Source records
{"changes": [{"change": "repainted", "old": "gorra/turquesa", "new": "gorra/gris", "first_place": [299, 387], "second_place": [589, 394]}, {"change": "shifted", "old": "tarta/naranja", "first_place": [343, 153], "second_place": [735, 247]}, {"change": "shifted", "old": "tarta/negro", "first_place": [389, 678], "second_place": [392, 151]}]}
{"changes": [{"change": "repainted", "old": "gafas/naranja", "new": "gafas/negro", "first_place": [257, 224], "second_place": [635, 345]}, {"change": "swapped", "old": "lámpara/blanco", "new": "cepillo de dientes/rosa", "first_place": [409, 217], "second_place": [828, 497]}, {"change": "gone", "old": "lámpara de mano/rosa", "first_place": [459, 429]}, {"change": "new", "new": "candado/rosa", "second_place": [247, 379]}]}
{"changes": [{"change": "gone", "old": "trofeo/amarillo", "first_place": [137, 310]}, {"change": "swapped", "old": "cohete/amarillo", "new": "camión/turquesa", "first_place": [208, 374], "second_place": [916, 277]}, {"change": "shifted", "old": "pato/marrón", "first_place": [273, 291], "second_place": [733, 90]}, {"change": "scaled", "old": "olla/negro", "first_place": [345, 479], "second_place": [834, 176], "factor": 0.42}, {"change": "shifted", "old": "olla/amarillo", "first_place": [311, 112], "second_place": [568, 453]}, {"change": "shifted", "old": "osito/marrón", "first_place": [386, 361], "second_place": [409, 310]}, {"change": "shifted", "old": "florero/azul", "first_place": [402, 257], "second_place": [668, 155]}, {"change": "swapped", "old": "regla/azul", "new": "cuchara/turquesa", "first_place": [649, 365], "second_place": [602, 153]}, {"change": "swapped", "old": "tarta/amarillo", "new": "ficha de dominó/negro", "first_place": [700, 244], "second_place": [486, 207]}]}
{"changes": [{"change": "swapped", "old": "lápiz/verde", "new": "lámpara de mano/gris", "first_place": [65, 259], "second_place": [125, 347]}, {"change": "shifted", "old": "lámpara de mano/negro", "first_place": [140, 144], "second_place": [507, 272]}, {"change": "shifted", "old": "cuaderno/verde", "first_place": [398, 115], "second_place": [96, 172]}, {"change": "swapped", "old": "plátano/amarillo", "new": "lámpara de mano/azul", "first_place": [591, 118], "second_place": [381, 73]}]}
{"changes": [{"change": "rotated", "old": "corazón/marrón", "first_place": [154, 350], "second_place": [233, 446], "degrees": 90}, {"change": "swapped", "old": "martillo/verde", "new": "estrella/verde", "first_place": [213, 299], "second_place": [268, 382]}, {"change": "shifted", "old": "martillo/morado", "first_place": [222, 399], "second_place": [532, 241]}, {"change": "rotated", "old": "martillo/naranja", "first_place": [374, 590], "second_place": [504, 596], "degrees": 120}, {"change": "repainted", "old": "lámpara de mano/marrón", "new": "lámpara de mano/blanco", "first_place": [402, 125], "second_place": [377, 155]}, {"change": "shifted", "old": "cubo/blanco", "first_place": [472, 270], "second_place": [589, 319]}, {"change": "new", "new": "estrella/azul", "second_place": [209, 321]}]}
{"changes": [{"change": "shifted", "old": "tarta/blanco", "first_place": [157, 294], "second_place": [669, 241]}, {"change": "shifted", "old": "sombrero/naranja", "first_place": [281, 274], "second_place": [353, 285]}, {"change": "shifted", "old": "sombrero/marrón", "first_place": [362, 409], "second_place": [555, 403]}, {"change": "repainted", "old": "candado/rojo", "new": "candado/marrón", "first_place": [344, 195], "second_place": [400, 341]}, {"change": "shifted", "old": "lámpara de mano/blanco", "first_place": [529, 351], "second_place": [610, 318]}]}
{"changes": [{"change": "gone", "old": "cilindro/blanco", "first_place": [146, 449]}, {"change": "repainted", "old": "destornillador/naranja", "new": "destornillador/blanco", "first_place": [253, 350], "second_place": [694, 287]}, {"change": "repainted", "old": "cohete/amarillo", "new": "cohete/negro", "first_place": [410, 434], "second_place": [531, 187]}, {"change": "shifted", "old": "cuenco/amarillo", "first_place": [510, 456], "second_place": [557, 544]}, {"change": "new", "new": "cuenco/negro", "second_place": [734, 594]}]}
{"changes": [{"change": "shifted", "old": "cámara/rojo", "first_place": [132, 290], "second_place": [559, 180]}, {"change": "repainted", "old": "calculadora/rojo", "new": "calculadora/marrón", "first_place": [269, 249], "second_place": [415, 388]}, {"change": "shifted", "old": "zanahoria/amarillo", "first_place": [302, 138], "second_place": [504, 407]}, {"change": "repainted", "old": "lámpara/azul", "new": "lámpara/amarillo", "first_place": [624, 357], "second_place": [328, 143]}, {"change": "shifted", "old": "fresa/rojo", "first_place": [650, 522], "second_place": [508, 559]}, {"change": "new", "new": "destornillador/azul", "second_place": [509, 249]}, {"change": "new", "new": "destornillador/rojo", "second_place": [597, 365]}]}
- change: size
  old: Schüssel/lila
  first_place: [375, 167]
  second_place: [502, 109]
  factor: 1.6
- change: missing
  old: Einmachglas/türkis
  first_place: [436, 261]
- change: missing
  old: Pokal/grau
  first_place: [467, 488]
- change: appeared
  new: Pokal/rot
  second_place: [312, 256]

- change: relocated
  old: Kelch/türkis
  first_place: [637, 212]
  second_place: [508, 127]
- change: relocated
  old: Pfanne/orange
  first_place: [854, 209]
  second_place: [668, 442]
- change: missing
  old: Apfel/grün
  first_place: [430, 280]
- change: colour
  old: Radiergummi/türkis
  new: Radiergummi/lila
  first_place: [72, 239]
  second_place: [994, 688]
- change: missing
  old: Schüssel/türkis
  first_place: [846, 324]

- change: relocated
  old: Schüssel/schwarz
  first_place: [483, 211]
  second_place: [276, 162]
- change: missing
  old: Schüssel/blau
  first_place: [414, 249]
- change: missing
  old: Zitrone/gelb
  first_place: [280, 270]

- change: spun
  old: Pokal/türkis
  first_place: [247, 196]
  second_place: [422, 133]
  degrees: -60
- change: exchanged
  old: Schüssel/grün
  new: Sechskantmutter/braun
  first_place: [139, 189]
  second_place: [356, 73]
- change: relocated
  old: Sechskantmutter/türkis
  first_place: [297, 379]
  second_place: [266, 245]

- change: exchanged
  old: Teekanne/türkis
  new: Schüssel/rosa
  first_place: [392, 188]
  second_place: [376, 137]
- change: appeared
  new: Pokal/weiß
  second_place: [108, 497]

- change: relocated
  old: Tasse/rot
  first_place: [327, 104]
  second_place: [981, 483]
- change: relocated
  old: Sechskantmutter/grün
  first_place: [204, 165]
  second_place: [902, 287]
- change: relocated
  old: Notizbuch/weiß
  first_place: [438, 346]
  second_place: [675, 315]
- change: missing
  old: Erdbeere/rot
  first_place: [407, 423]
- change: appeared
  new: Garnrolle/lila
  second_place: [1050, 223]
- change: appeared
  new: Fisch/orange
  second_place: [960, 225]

• INSTRUCTIONS TO FOLLOW: Of the entries above, transcribe exactly those lines that fall between the line containing "old: Einmachglas/türkis" and the line containing "first_place: [854, 209]", together with those two lines.

• PROBLEM SOLUTION:
  old: Einmachglas/türkis
  first_place: [436, 261]
- change: missing
  old: Pokal/grau
  first_place: [467, 488]
- change: appeared
  new: Pokal/rot
  second_place: [312, 256]

- change: relocated
  old: Kelch/türkis
  first_place: [637, 212]
  second_place: [508, 127]
- change: relocated
  old: Pfanne/orange
  first_place: [854, 209]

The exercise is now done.